▶ **What you are asked to do**: Your task is to copy every line of the entries that contains "DGND".

▶ **Data for processing**:
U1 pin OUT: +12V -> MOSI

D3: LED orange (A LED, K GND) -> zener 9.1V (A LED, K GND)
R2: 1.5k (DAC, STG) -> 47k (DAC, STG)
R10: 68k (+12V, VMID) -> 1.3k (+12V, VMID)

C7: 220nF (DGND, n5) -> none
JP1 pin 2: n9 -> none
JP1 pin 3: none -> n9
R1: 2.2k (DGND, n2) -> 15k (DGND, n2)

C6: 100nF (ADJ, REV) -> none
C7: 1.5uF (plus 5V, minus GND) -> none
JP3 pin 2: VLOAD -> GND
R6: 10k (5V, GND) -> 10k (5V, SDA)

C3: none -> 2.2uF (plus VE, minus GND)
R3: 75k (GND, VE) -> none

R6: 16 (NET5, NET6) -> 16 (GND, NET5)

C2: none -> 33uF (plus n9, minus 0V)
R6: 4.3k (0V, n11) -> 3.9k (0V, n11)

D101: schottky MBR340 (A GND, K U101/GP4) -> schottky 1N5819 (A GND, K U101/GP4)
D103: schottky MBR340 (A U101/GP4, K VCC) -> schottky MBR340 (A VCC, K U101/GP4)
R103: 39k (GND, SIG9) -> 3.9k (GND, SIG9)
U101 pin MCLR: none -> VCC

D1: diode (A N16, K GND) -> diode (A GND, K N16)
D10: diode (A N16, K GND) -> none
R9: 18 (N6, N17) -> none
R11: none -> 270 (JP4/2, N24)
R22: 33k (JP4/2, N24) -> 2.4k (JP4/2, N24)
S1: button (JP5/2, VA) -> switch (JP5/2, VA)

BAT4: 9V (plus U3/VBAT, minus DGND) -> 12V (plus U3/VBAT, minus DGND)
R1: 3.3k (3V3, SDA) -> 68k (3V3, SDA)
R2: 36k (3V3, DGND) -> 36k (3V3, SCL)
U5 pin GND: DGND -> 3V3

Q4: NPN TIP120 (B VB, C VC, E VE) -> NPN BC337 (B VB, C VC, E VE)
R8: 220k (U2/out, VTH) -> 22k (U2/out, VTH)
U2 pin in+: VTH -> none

▶ **Solution to the problem**:
C7: 220nF (DGND, n5) -> none
R1: 2.2k (DGND, n2) -> 15k (DGND, n2)
BAT4: 9V (plus U3/VBAT, minus DGND) -> 12V (plus U3/VBAT, minus DGND)
R2: 36k (3V3, DGND) -> 36k (3V3, SCL)
U5 pin GND: DGND -> 3V3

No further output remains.